(RECORDS SHOWN begins)

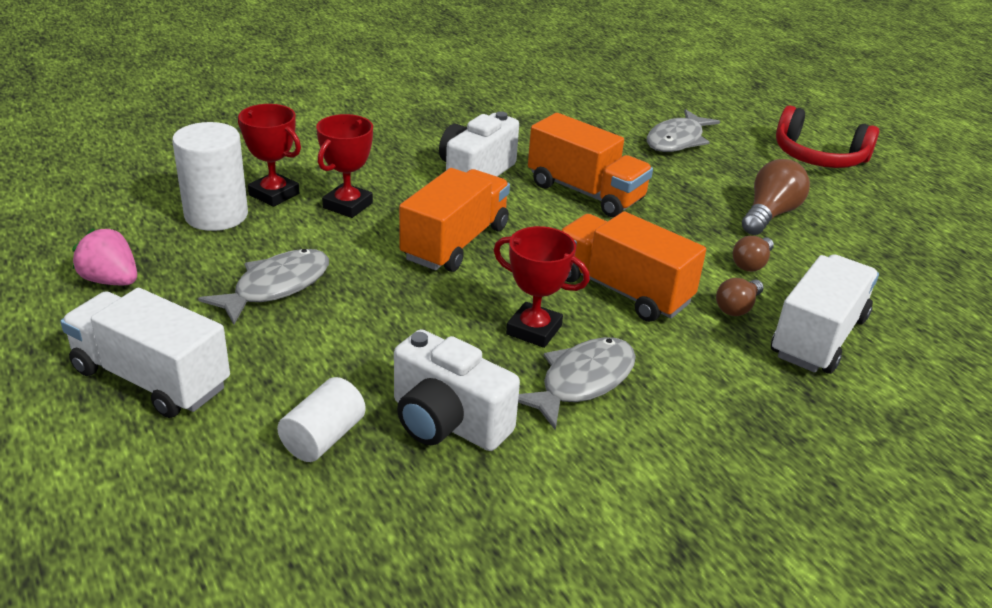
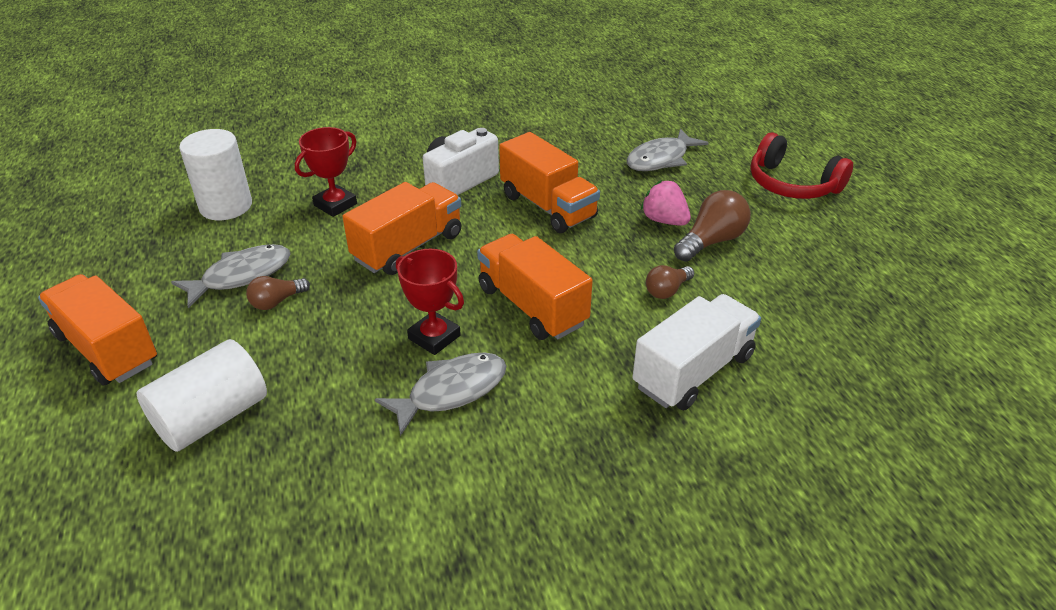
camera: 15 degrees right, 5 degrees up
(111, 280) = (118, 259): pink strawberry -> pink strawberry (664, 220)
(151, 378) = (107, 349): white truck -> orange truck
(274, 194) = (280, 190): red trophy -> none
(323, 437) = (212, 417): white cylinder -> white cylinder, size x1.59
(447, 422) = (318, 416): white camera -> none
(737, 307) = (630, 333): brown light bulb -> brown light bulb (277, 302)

(RECORDS SHOWN ends)
(RECORDS SHOWN begins)

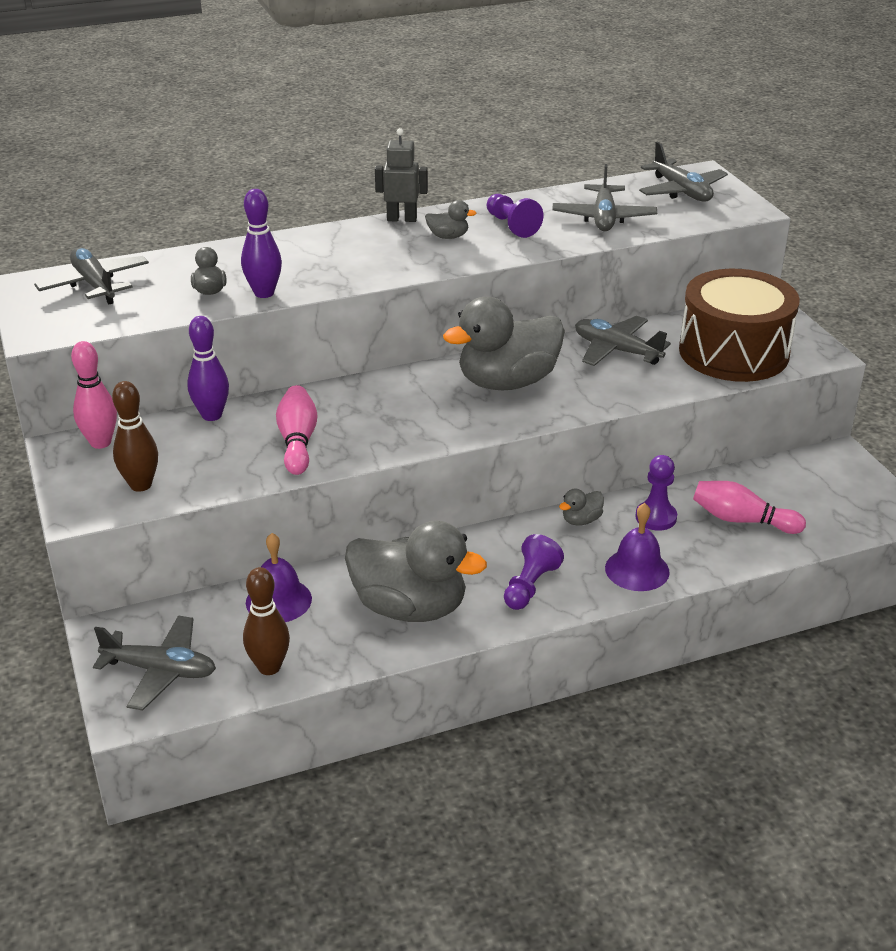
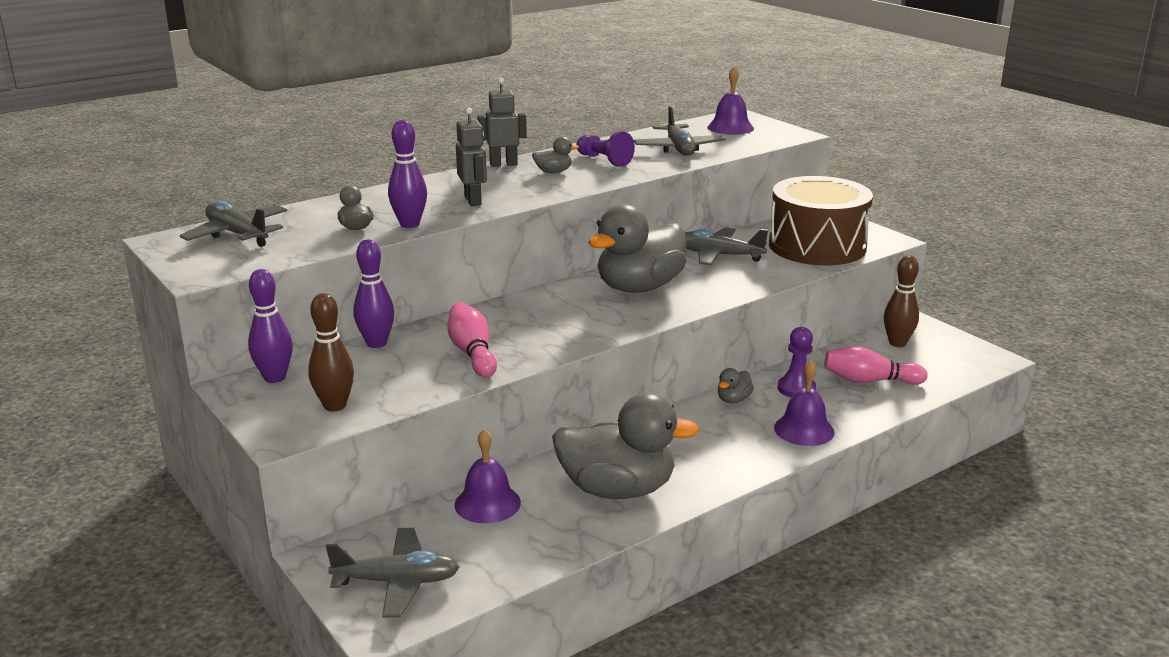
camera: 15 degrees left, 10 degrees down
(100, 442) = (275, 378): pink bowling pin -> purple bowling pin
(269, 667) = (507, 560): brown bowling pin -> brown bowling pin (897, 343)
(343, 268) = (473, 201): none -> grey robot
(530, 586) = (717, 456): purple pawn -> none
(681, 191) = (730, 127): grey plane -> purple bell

(RECORDS SHOWN ends)
(RECORDS SHOWN begins)

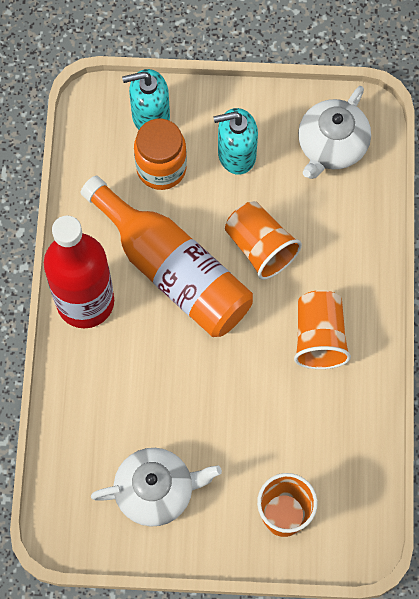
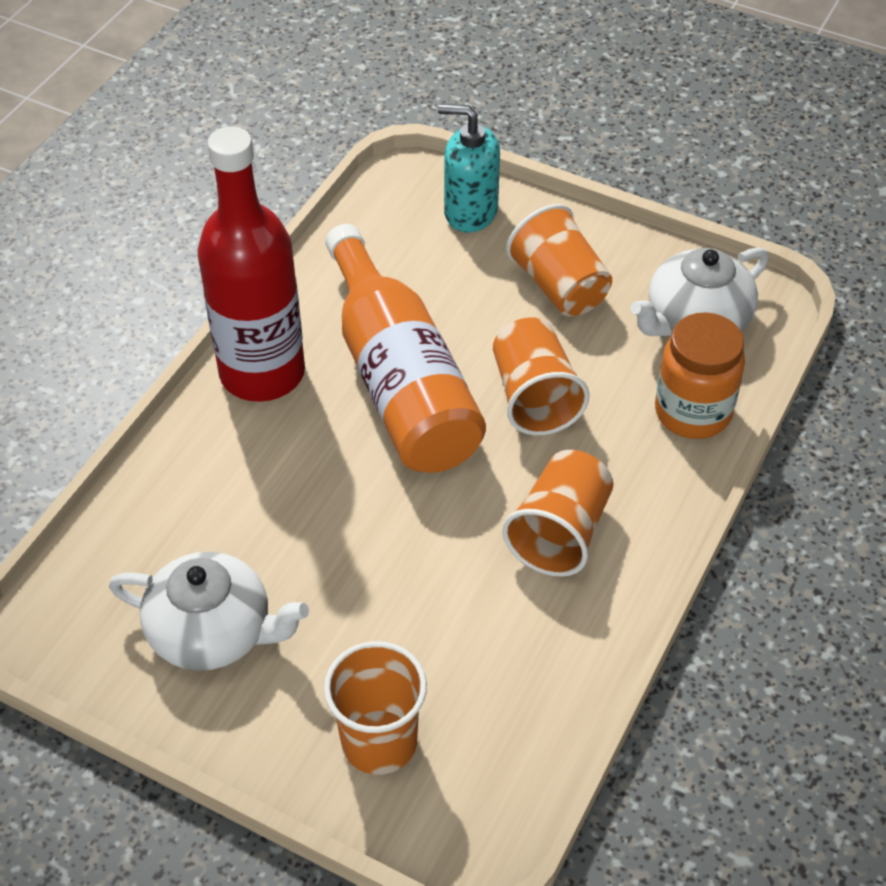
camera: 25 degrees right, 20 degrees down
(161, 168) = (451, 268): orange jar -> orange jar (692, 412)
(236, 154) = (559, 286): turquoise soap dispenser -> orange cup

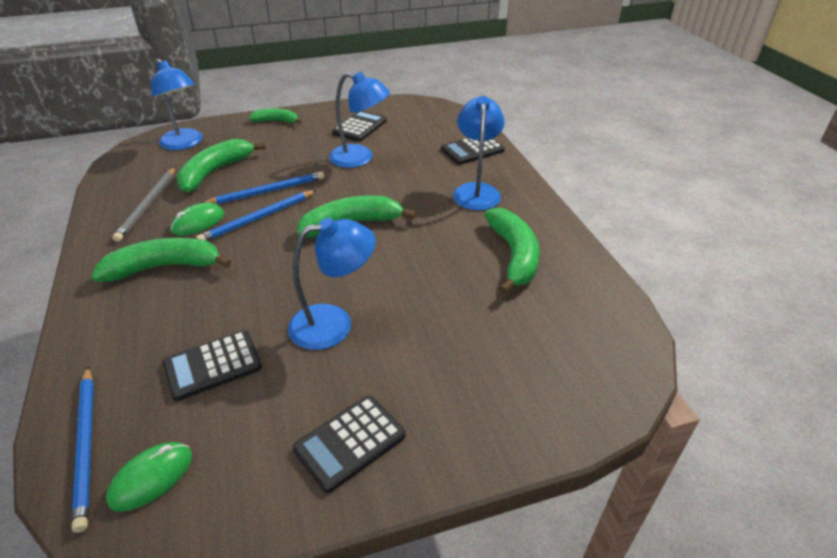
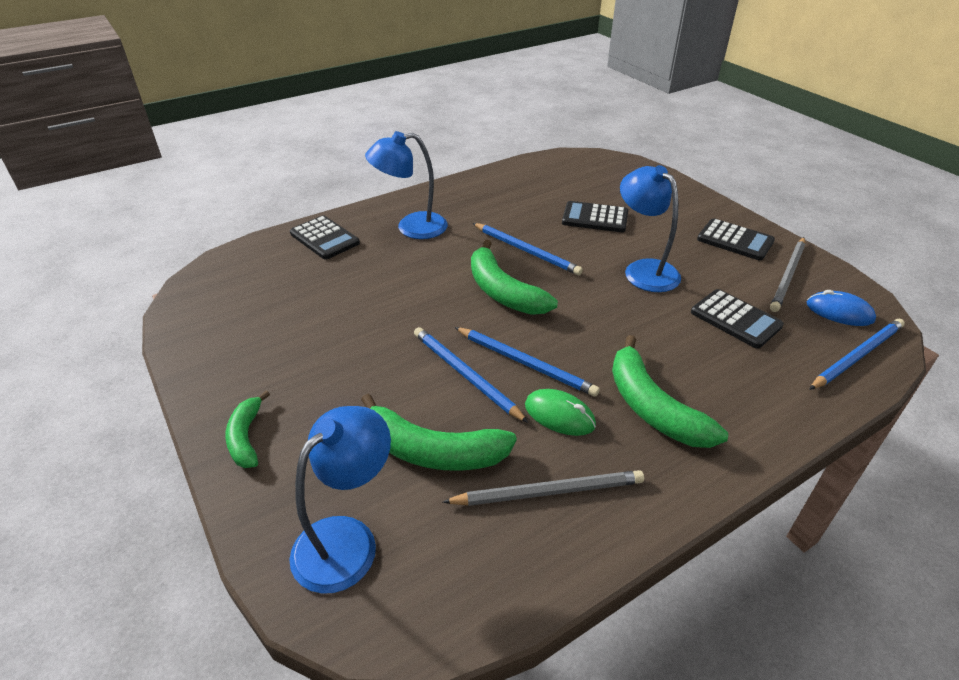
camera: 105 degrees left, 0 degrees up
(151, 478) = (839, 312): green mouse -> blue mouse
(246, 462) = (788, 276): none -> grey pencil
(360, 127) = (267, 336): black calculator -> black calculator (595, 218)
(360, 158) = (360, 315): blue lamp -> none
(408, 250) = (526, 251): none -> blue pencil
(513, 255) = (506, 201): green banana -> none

(RECORDS SHOWN ends)

TASK PROMPT: In the entries above, the lines from the one bearing "camera: 15 degrees right, 5 degrees up" up to and including the one bearing "(737, 307) = (630, 333): brown" should be transcribed exactly; no other line is wanted.

OUTPUT:
camera: 15 degrees right, 5 degrees up
(111, 280) = (118, 259): pink strawberry -> pink strawberry (664, 220)
(151, 378) = (107, 349): white truck -> orange truck
(274, 194) = (280, 190): red trophy -> none
(323, 437) = (212, 417): white cylinder -> white cylinder, size x1.59
(447, 422) = (318, 416): white camera -> none
(737, 307) = (630, 333): brown light bulb -> brown light bulb (277, 302)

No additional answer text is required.